● Exercise aim: The lines below should be written out again in full, exactly as they are.

─── Excerpted data

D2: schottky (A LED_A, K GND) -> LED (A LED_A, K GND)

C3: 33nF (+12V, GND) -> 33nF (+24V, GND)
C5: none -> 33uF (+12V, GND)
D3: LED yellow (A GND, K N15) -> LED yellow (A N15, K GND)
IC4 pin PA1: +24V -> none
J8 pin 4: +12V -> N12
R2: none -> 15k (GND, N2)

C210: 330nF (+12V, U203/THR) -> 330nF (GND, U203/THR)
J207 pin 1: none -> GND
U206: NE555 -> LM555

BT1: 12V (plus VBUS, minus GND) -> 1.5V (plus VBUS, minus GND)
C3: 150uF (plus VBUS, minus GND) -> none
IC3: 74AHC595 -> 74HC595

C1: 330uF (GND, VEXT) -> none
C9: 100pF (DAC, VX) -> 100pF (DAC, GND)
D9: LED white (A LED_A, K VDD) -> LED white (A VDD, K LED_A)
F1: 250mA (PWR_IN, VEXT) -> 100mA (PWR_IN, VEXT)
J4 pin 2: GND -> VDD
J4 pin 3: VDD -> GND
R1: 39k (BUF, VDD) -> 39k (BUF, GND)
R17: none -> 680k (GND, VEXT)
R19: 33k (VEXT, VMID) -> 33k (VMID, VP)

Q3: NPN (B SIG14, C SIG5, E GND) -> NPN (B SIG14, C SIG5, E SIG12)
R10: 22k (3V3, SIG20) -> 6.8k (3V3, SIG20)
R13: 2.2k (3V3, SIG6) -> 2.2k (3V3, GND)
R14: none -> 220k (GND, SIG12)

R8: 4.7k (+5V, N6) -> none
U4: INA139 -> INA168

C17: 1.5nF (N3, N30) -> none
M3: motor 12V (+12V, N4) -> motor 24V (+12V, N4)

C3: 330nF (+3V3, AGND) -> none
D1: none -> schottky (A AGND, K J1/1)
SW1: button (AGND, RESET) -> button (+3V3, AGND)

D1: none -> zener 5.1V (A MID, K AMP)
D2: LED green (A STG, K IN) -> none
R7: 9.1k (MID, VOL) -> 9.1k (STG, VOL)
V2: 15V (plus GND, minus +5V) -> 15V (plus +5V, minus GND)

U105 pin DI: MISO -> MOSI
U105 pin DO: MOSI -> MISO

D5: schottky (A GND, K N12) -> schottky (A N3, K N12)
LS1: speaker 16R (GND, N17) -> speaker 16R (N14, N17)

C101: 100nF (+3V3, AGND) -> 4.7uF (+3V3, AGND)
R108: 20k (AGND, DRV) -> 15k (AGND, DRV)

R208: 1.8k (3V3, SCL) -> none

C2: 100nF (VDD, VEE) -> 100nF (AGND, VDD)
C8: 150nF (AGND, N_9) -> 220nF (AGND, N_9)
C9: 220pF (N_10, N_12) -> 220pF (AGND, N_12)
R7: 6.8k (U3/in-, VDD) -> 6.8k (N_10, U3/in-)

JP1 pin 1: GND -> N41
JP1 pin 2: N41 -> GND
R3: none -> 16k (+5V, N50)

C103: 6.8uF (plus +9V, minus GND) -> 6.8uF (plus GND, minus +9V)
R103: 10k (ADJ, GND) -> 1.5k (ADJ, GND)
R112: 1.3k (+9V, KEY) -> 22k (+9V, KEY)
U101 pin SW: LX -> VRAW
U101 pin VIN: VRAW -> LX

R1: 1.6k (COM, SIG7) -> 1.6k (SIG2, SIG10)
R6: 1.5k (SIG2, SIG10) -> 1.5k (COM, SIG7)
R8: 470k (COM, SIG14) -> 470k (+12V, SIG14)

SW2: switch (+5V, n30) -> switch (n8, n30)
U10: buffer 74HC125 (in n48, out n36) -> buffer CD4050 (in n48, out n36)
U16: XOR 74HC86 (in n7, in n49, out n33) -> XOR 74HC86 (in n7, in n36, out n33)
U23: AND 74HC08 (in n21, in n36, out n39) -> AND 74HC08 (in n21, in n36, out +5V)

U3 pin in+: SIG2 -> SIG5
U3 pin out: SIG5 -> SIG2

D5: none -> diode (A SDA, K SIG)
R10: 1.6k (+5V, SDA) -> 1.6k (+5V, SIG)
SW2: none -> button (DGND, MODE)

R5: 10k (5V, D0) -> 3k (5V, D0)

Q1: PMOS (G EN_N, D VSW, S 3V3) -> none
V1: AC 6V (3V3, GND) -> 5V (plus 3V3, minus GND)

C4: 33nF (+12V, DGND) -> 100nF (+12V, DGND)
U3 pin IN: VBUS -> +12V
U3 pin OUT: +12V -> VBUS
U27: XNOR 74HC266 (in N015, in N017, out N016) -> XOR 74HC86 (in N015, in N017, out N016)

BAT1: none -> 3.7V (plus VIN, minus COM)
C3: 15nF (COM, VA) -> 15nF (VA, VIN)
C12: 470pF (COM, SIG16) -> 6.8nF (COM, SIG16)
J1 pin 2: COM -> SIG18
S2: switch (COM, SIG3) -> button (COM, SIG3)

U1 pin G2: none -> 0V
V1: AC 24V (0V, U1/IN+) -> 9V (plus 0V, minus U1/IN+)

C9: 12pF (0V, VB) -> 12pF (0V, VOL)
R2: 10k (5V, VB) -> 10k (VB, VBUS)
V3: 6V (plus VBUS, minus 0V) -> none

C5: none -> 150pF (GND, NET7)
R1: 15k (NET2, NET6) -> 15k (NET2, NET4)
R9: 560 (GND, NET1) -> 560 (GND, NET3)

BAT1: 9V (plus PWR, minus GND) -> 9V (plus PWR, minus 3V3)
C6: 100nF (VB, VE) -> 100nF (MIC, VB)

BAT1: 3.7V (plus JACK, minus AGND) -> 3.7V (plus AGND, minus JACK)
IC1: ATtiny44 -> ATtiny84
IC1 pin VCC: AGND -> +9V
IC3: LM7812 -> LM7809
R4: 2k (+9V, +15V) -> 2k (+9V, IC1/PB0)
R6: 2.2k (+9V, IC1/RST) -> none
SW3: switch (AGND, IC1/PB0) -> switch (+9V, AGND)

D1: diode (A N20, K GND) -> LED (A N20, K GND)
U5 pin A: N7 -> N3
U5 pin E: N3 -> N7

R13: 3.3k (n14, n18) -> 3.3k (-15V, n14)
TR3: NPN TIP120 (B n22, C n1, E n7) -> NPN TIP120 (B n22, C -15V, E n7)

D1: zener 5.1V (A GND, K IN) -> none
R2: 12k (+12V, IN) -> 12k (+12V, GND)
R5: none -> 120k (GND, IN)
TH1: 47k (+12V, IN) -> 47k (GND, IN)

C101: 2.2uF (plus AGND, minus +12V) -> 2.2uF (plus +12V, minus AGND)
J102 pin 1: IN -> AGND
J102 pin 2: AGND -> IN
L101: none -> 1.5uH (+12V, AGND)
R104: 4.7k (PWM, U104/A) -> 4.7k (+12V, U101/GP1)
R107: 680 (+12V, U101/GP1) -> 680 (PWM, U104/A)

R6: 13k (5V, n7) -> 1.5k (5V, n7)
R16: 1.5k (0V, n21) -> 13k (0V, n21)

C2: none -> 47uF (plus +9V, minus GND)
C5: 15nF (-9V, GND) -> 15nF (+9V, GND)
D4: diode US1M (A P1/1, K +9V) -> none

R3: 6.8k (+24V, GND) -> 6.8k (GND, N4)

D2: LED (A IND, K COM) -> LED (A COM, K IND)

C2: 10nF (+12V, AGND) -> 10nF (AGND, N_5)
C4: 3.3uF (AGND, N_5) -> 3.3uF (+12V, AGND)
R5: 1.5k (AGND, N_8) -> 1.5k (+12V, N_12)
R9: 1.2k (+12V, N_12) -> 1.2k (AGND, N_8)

──────

● Response to the exercise:
D2: schottky (A LED_A, K GND) -> LED (A LED_A, K GND)

C3: 33nF (+12V, GND) -> 33nF (+24V, GND)
C5: none -> 33uF (+12V, GND)
D3: LED yellow (A GND, K N15) -> LED yellow (A N15, K GND)
IC4 pin PA1: +24V -> none
J8 pin 4: +12V -> N12
R2: none -> 15k (GND, N2)

C210: 330nF (+12V, U203/THR) -> 330nF (GND, U203/THR)
J207 pin 1: none -> GND
U206: NE555 -> LM555

BT1: 12V (plus VBUS, minus GND) -> 1.5V (plus VBUS, minus GND)
C3: 150uF (plus VBUS, minus GND) -> none
IC3: 74AHC595 -> 74HC595

C1: 330uF (GND, VEXT) -> none
C9: 100pF (DAC, VX) -> 100pF (DAC, GND)
D9: LED white (A LED_A, K VDD) -> LED white (A VDD, K LED_A)
F1: 250mA (PWR_IN, VEXT) -> 100mA (PWR_IN, VEXT)
J4 pin 2: GND -> VDD
J4 pin 3: VDD -> GND
R1: 39k (BUF, VDD) -> 39k (BUF, GND)
R17: none -> 680k (GND, VEXT)
R19: 33k (VEXT, VMID) -> 33k (VMID, VP)

Q3: NPN (B SIG14, C SIG5, E GND) -> NPN (B SIG14, C SIG5, E SIG12)
R10: 22k (3V3, SIG20) -> 6.8k (3V3, SIG20)
R13: 2.2k (3V3, SIG6) -> 2.2k (3V3, GND)
R14: none -> 220k (GND, SIG12)

R8: 4.7k (+5V, N6) -> none
U4: INA139 -> INA168

C17: 1.5nF (N3, N30) -> none
M3: motor 12V (+12V, N4) -> motor 24V (+12V, N4)

C3: 330nF (+3V3, AGND) -> none
D1: none -> schottky (A AGND, K J1/1)
SW1: button (AGND, RESET) -> button (+3V3, AGND)

D1: none -> zener 5.1V (A MID, K AMP)
D2: LED green (A STG, K IN) -> none
R7: 9.1k (MID, VOL) -> 9.1k (STG, VOL)
V2: 15V (plus GND, minus +5V) -> 15V (plus +5V, minus GND)

U105 pin DI: MISO -> MOSI
U105 pin DO: MOSI -> MISO

D5: schottky (A GND, K N12) -> schottky (A N3, K N12)
LS1: speaker 16R (GND, N17) -> speaker 16R (N14, N17)

C101: 100nF (+3V3, AGND) -> 4.7uF (+3V3, AGND)
R108: 20k (AGND, DRV) -> 15k (AGND, DRV)

R208: 1.8k (3V3, SCL) -> none

C2: 100nF (VDD, VEE) -> 100nF (AGND, VDD)
C8: 150nF (AGND, N_9) -> 220nF (AGND, N_9)
C9: 220pF (N_10, N_12) -> 220pF (AGND, N_12)
R7: 6.8k (U3/in-, VDD) -> 6.8k (N_10, U3/in-)

JP1 pin 1: GND -> N41
JP1 pin 2: N41 -> GND
R3: none -> 16k (+5V, N50)

C103: 6.8uF (plus +9V, minus GND) -> 6.8uF (plus GND, minus +9V)
R103: 10k (ADJ, GND) -> 1.5k (ADJ, GND)
R112: 1.3k (+9V, KEY) -> 22k (+9V, KEY)
U101 pin SW: LX -> VRAW
U101 pin VIN: VRAW -> LX

R1: 1.6k (COM, SIG7) -> 1.6k (SIG2, SIG10)
R6: 1.5k (SIG2, SIG10) -> 1.5k (COM, SIG7)
R8: 470k (COM, SIG14) -> 470k (+12V, SIG14)

SW2: switch (+5V, n30) -> switch (n8, n30)
U10: buffer 74HC125 (in n48, out n36) -> buffer CD4050 (in n48, out n36)
U16: XOR 74HC86 (in n7, in n49, out n33) -> XOR 74HC86 (in n7, in n36, out n33)
U23: AND 74HC08 (in n21, in n36, out n39) -> AND 74HC08 (in n21, in n36, out +5V)

U3 pin in+: SIG2 -> SIG5
U3 pin out: SIG5 -> SIG2

D5: none -> diode (A SDA, K SIG)
R10: 1.6k (+5V, SDA) -> 1.6k (+5V, SIG)
SW2: none -> button (DGND, MODE)

R5: 10k (5V, D0) -> 3k (5V, D0)

Q1: PMOS (G EN_N, D VSW, S 3V3) -> none
V1: AC 6V (3V3, GND) -> 5V (plus 3V3, minus GND)

C4: 33nF (+12V, DGND) -> 100nF (+12V, DGND)
U3 pin IN: VBUS -> +12V
U3 pin OUT: +12V -> VBUS
U27: XNOR 74HC266 (in N015, in N017, out N016) -> XOR 74HC86 (in N015, in N017, out N016)

BAT1: none -> 3.7V (plus VIN, minus COM)
C3: 15nF (COM, VA) -> 15nF (VA, VIN)
C12: 470pF (COM, SIG16) -> 6.8nF (COM, SIG16)
J1 pin 2: COM -> SIG18
S2: switch (COM, SIG3) -> button (COM, SIG3)

U1 pin G2: none -> 0V
V1: AC 24V (0V, U1/IN+) -> 9V (plus 0V, minus U1/IN+)

C9: 12pF (0V, VB) -> 12pF (0V, VOL)
R2: 10k (5V, VB) -> 10k (VB, VBUS)
V3: 6V (plus VBUS, minus 0V) -> none

C5: none -> 150pF (GND, NET7)
R1: 15k (NET2, NET6) -> 15k (NET2, NET4)
R9: 560 (GND, NET1) -> 560 (GND, NET3)

BAT1: 9V (plus PWR, minus GND) -> 9V (plus PWR, minus 3V3)
C6: 100nF (VB, VE) -> 100nF (MIC, VB)

BAT1: 3.7V (plus JACK, minus AGND) -> 3.7V (plus AGND, minus JACK)
IC1: ATtiny44 -> ATtiny84
IC1 pin VCC: AGND -> +9V
IC3: LM7812 -> LM7809
R4: 2k (+9V, +15V) -> 2k (+9V, IC1/PB0)
R6: 2.2k (+9V, IC1/RST) -> none
SW3: switch (AGND, IC1/PB0) -> switch (+9V, AGND)

D1: diode (A N20, K GND) -> LED (A N20, K GND)
U5 pin A: N7 -> N3
U5 pin E: N3 -> N7

R13: 3.3k (n14, n18) -> 3.3k (-15V, n14)
TR3: NPN TIP120 (B n22, C n1, E n7) -> NPN TIP120 (B n22, C -15V, E n7)

D1: zener 5.1V (A GND, K IN) -> none
R2: 12k (+12V, IN) -> 12k (+12V, GND)
R5: none -> 120k (GND, IN)
TH1: 47k (+12V, IN) -> 47k (GND, IN)

C101: 2.2uF (plus AGND, minus +12V) -> 2.2uF (plus +12V, minus AGND)
J102 pin 1: IN -> AGND
J102 pin 2: AGND -> IN
L101: none -> 1.5uH (+12V, AGND)
R104: 4.7k (PWM, U104/A) -> 4.7k (+12V, U101/GP1)
R107: 680 (+12V, U101/GP1) -> 680 (PWM, U104/A)

R6: 13k (5V, n7) -> 1.5k (5V, n7)
R16: 1.5k (0V, n21) -> 13k (0V, n21)

C2: none -> 47uF (plus +9V, minus GND)
C5: 15nF (-9V, GND) -> 15nF (+9V, GND)
D4: diode US1M (A P1/1, K +9V) -> none

R3: 6.8k (+24V, GND) -> 6.8k (GND, N4)

D2: LED (A IND, K COM) -> LED (A COM, K IND)

C2: 10nF (+12V, AGND) -> 10nF (AGND, N_5)
C4: 3.3uF (AGND, N_5) -> 3.3uF (+12V, AGND)
R5: 1.5k (AGND, N_8) -> 1.5k (+12V, N_12)
R9: 1.2k (+12V, N_12) -> 1.2k (AGND, N_8)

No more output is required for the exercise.